Action item: Each line holding the word "first" must appear in the answer, copied from the entries.

(Coordinate-based object records)
== Segment start ==

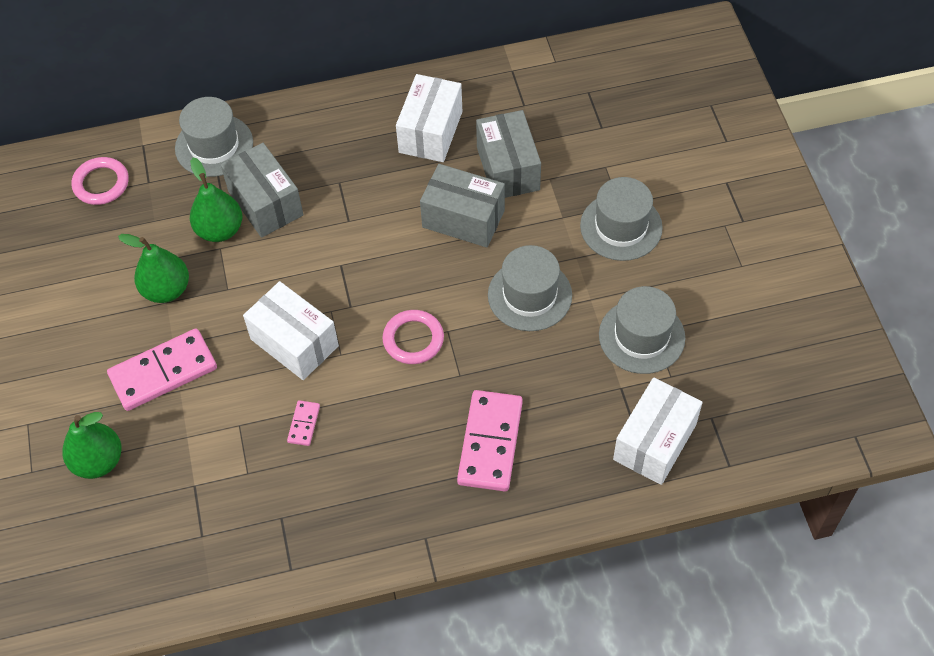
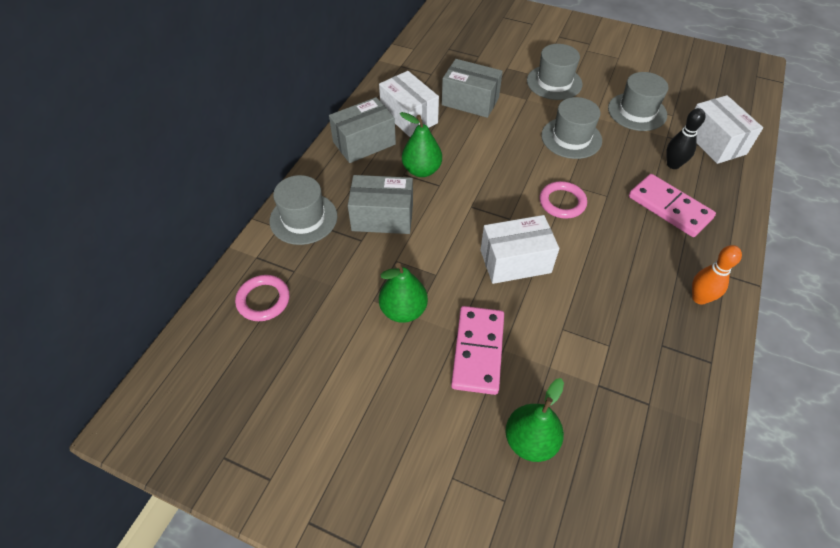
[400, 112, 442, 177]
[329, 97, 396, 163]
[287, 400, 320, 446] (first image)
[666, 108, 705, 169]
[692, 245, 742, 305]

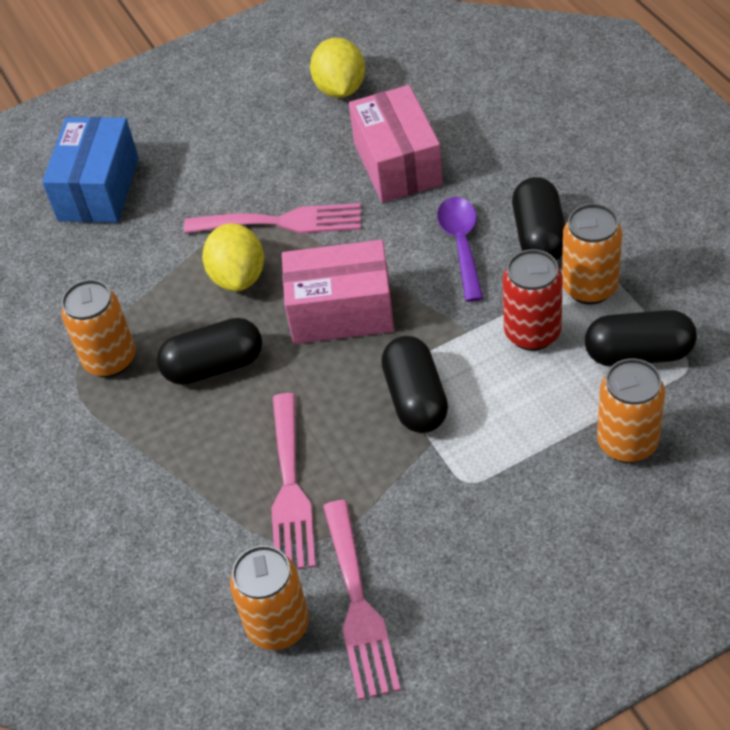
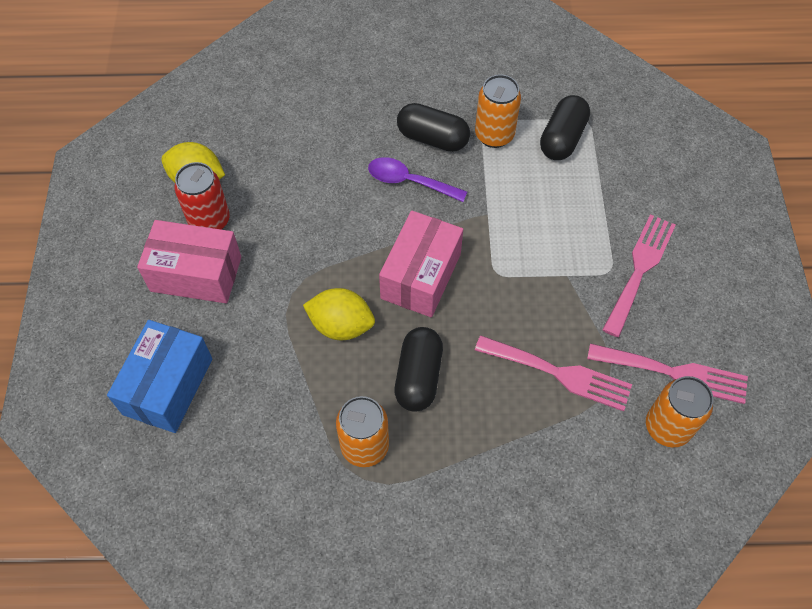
[137, 220, 241, 303]
[107, 320, 212, 433]
[603, 214, 676, 337]
[174, 162, 230, 230]
[381, 336, 448, 433] (first image)
[597, 359, 665, 463] (first image)

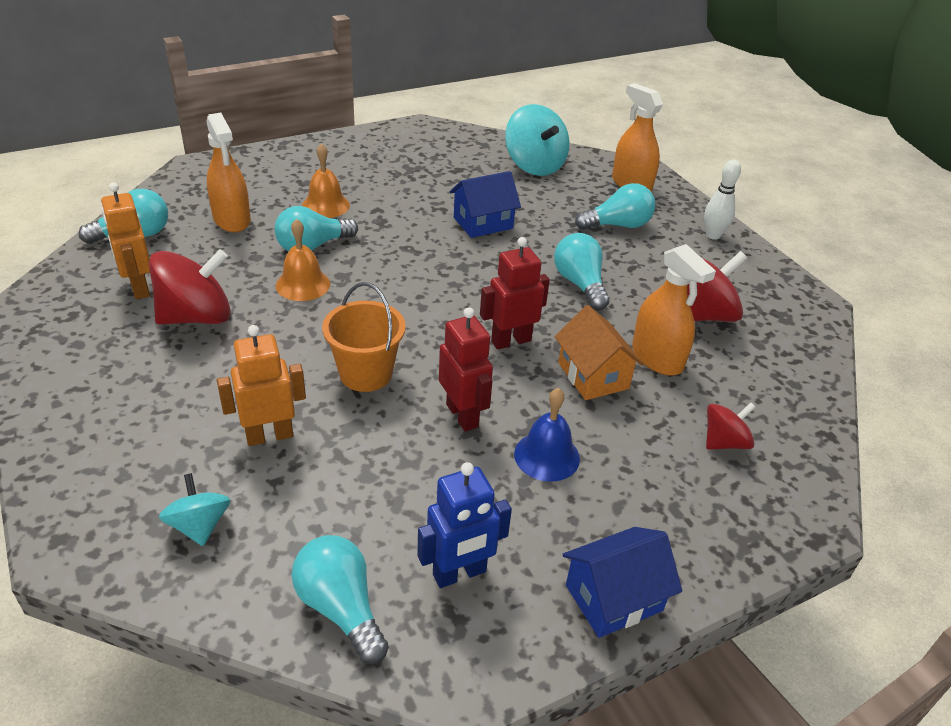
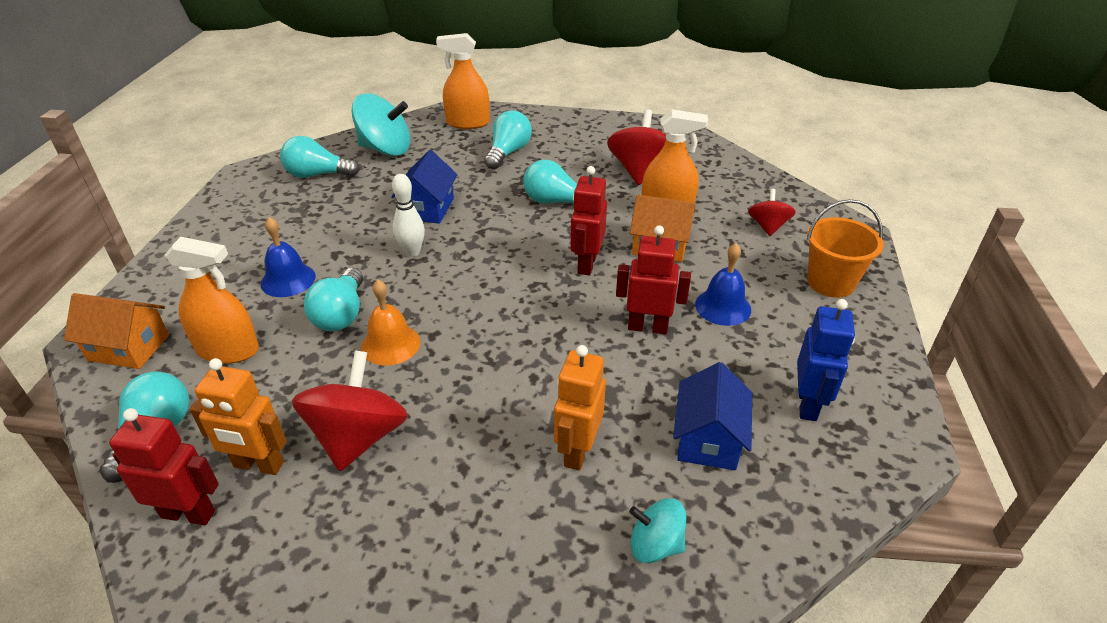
[261, 217, 316, 297]
[392, 174, 425, 257]
[807, 199, 884, 298]
[673, 362, 752, 470]
[280, 136, 360, 178]
[64, 293, 169, 369]
[109, 408, 219, 525]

== Segment end ==

Reply to the task:
[287, 400, 320, 446] (first image)
[381, 336, 448, 433] (first image)
[597, 359, 665, 463] (first image)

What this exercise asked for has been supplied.